Before and after images

★ ★ ★ ★ ★

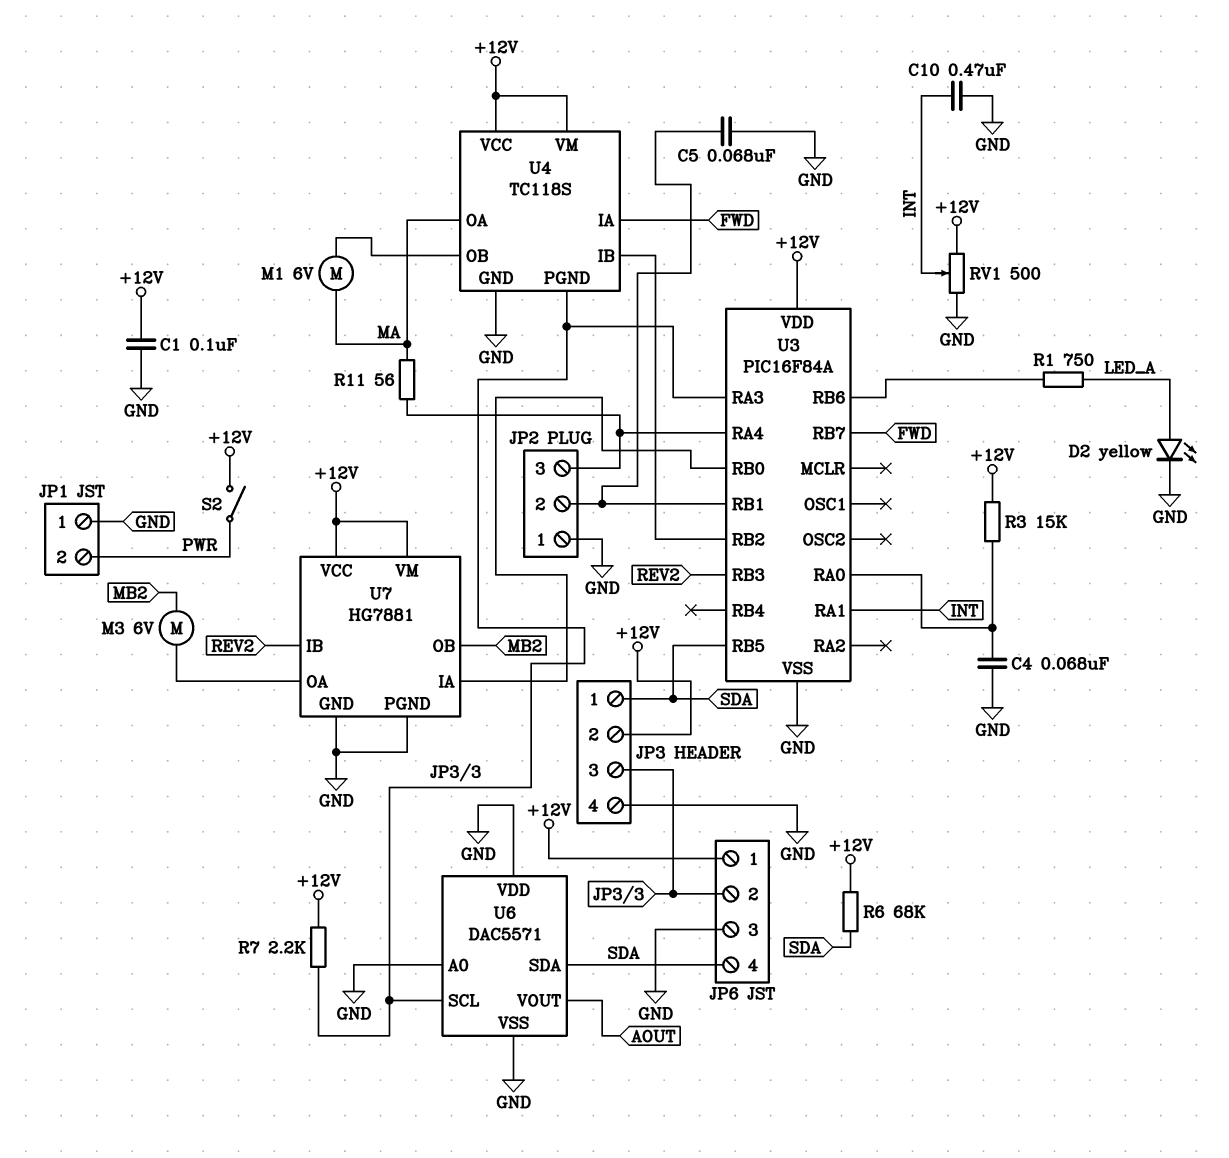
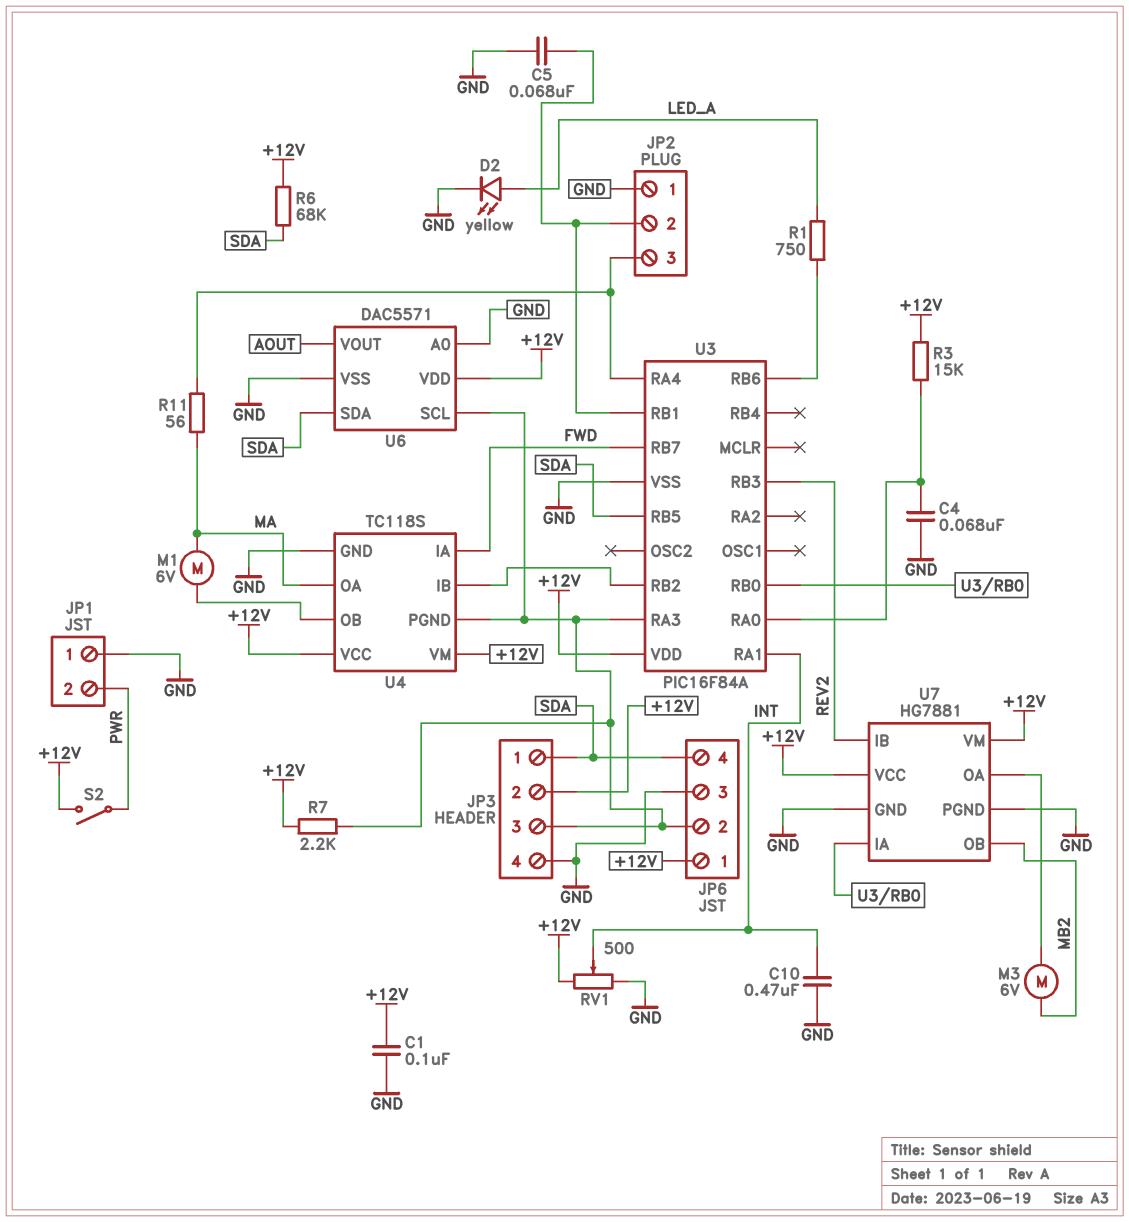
U6 pin VDD: GND -> +12V

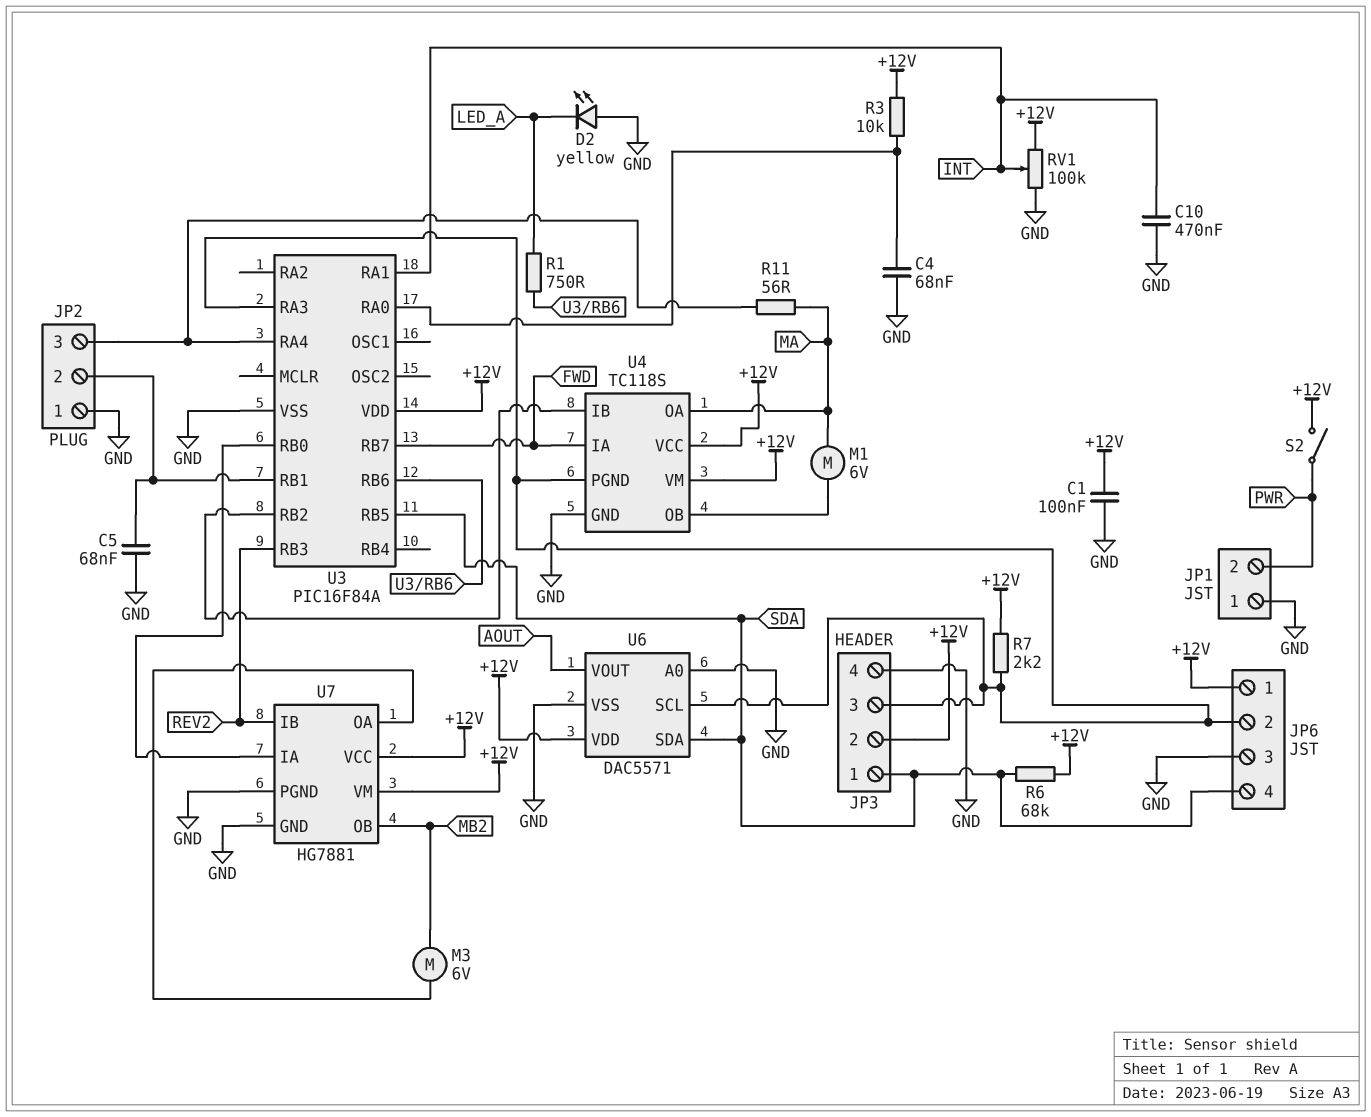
D2: LED yellow (A LED_A, K GND) -> LED yellow (A GND, K LED_A)
R3: 15k (+12V, U3/RA0) -> 10k (+12V, U3/RA0)
RV1: 500 (+12V, GND, wiper INT) -> 100k (+12V, GND, wiper INT)

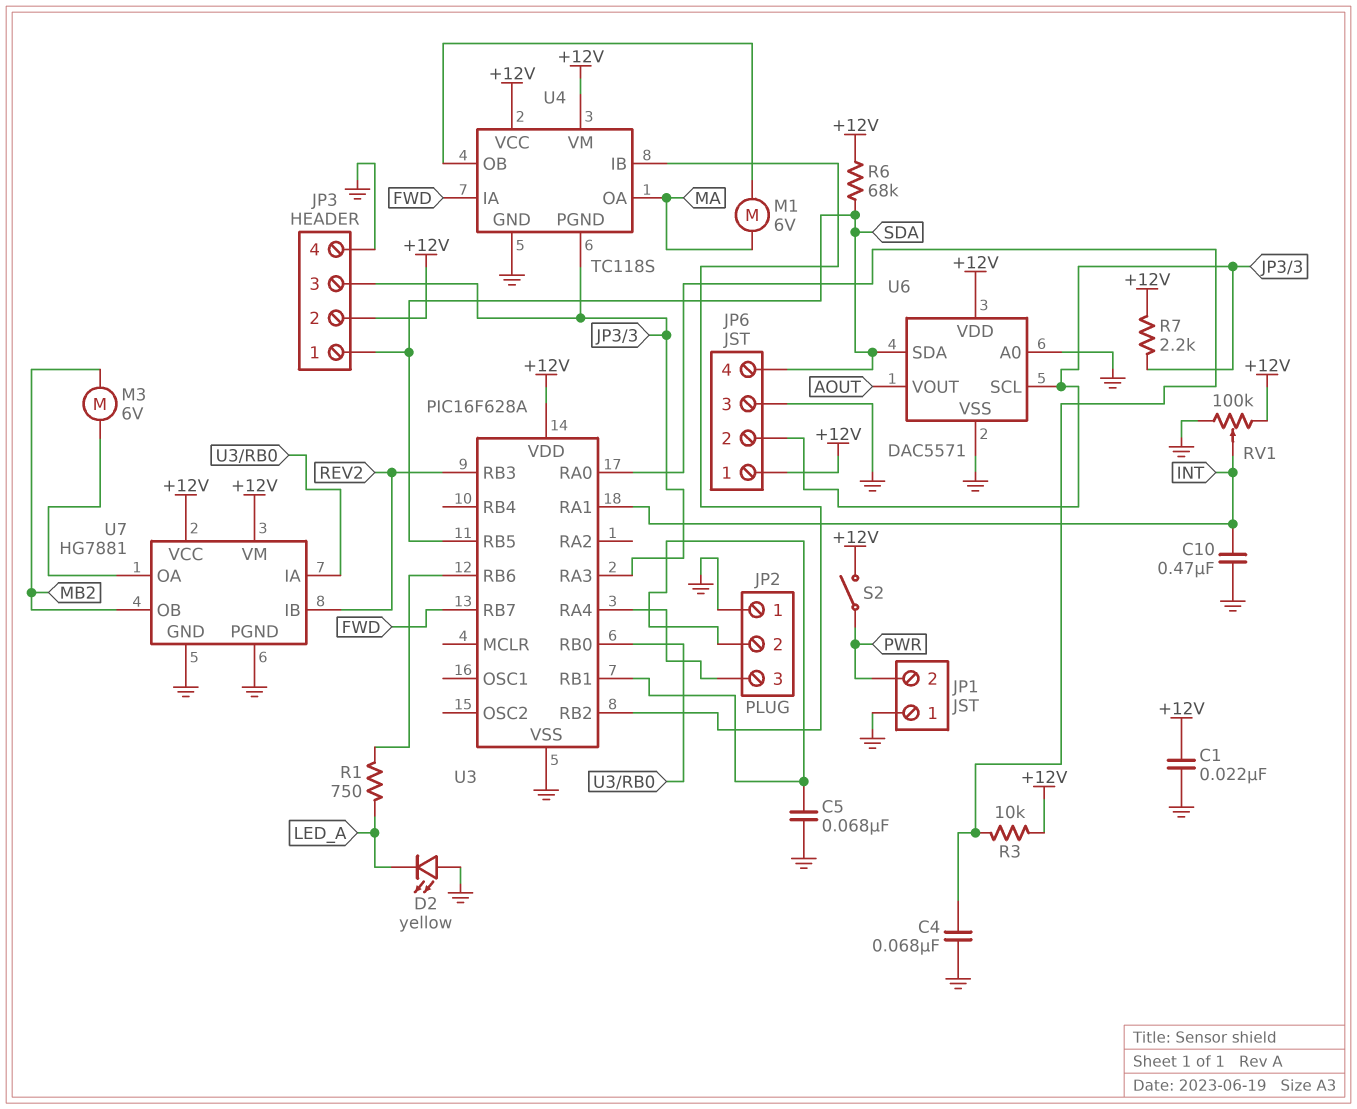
C1: 100nF (+12V, GND) -> 22nF (+12V, GND)
R11: 56 (JP2/3, MA) -> none
U3: PIC16F84A -> PIC16F628A

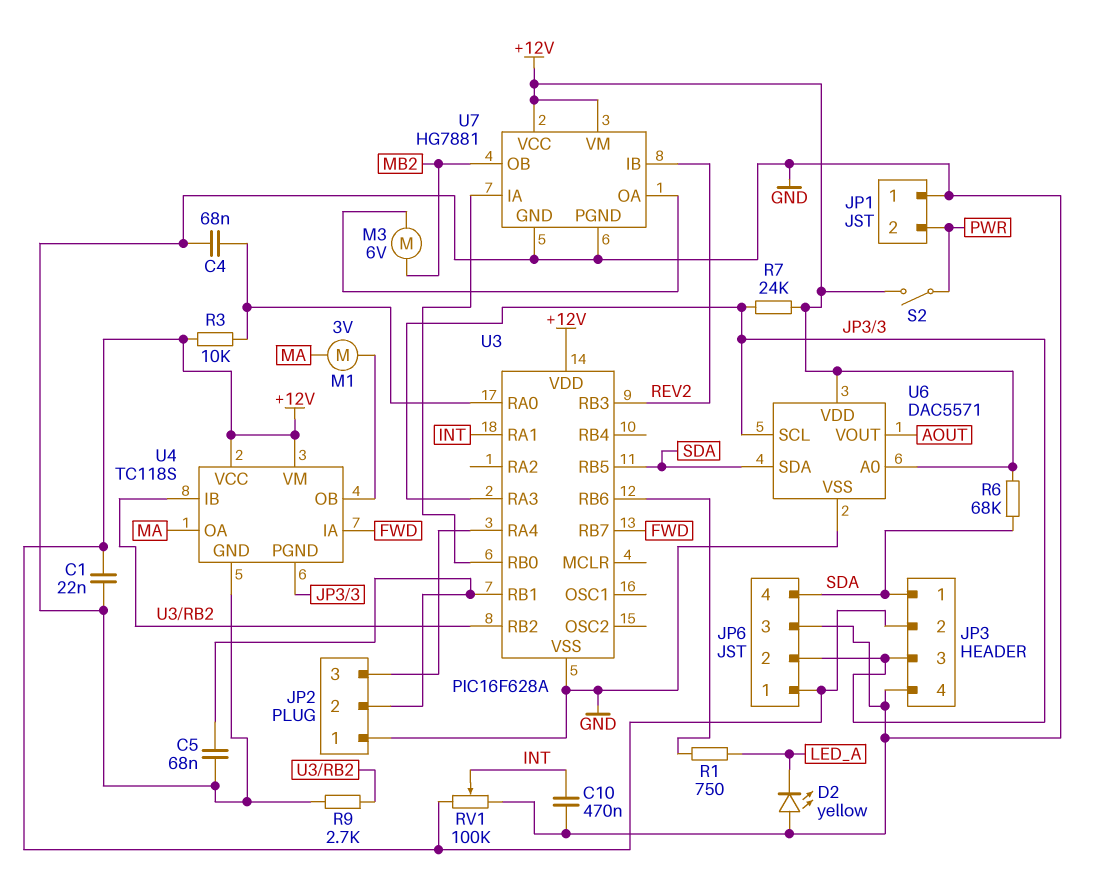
M1: motor 6V (MA, U4/OB) -> motor 3V (MA, U4/OB)
R7: 2.2k (+12V, JP3/3) -> 24k (+12V, JP3/3)
R9: none -> 2.7k (GND, U3/RB2)
U6 pin A0: GND -> +12V

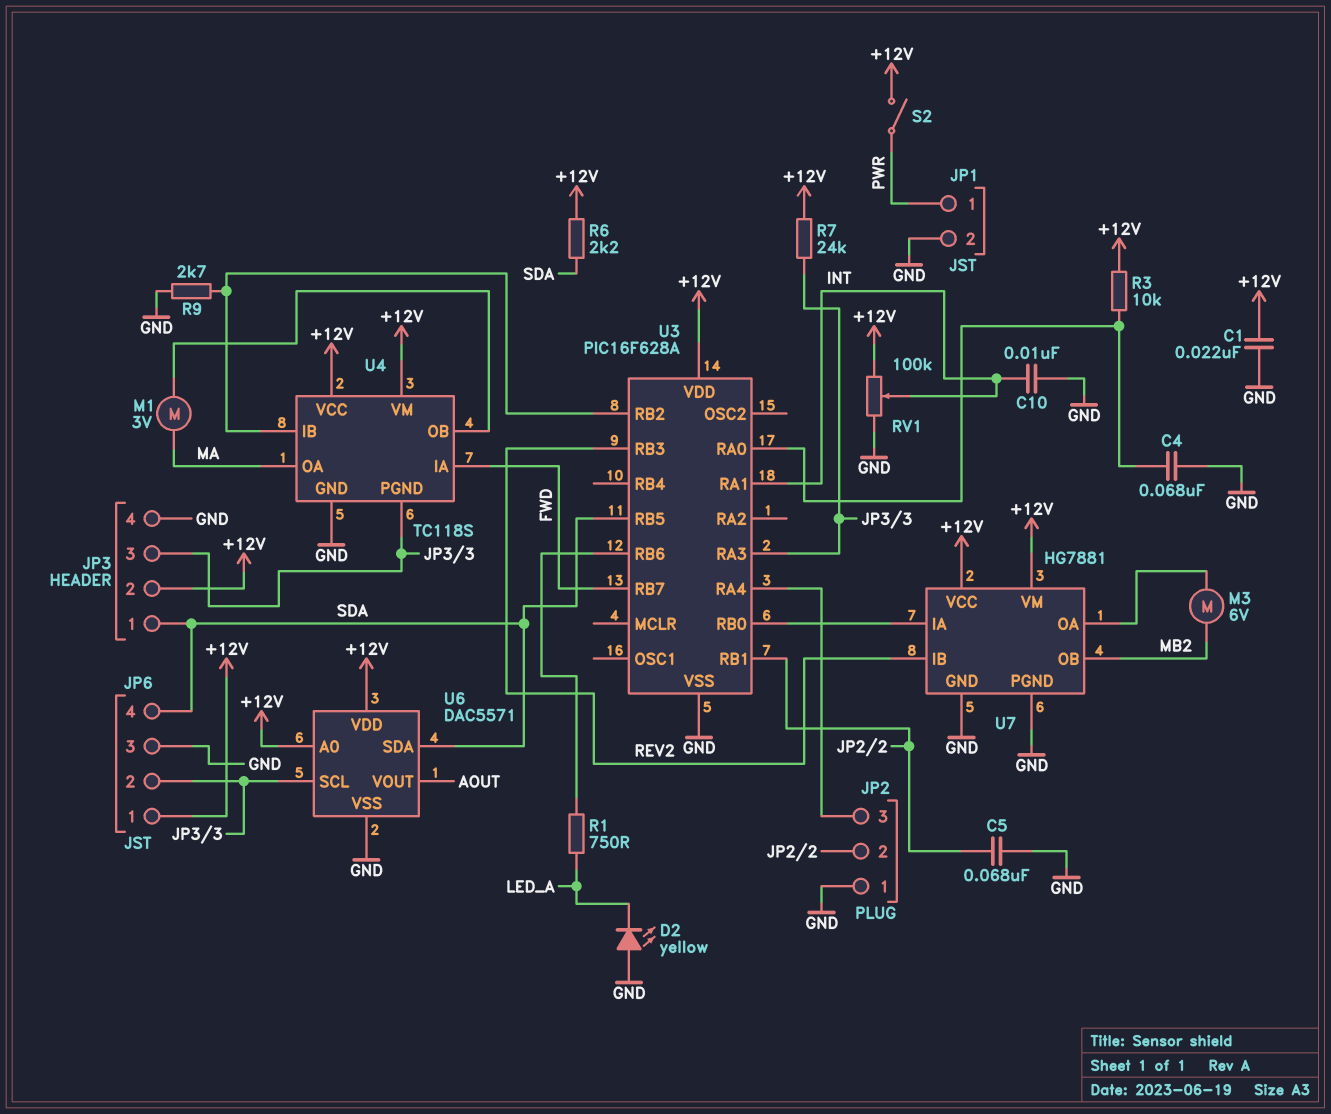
C10: 470nF (GND, INT) -> 10nF (GND, INT)
JP1 pin 1: GND -> PWR
JP1 pin 2: PWR -> GND
R6: 68k (+12V, SDA) -> 2.2k (+12V, SDA)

★ ★ ★ ★ ★

- Work instructions
Without including any pictures, repeat the records above exactly.

- Response area
U6 pin VDD: GND -> +12V

D2: LED yellow (A LED_A, K GND) -> LED yellow (A GND, K LED_A)
R3: 15k (+12V, U3/RA0) -> 10k (+12V, U3/RA0)
RV1: 500 (+12V, GND, wiper INT) -> 100k (+12V, GND, wiper INT)

C1: 100nF (+12V, GND) -> 22nF (+12V, GND)
R11: 56 (JP2/3, MA) -> none
U3: PIC16F84A -> PIC16F628A

M1: motor 6V (MA, U4/OB) -> motor 3V (MA, U4/OB)
R7: 2.2k (+12V, JP3/3) -> 24k (+12V, JP3/3)
R9: none -> 2.7k (GND, U3/RB2)
U6 pin A0: GND -> +12V

C10: 470nF (GND, INT) -> 10nF (GND, INT)
JP1 pin 1: GND -> PWR
JP1 pin 2: PWR -> GND
R6: 68k (+12V, SDA) -> 2.2k (+12V, SDA)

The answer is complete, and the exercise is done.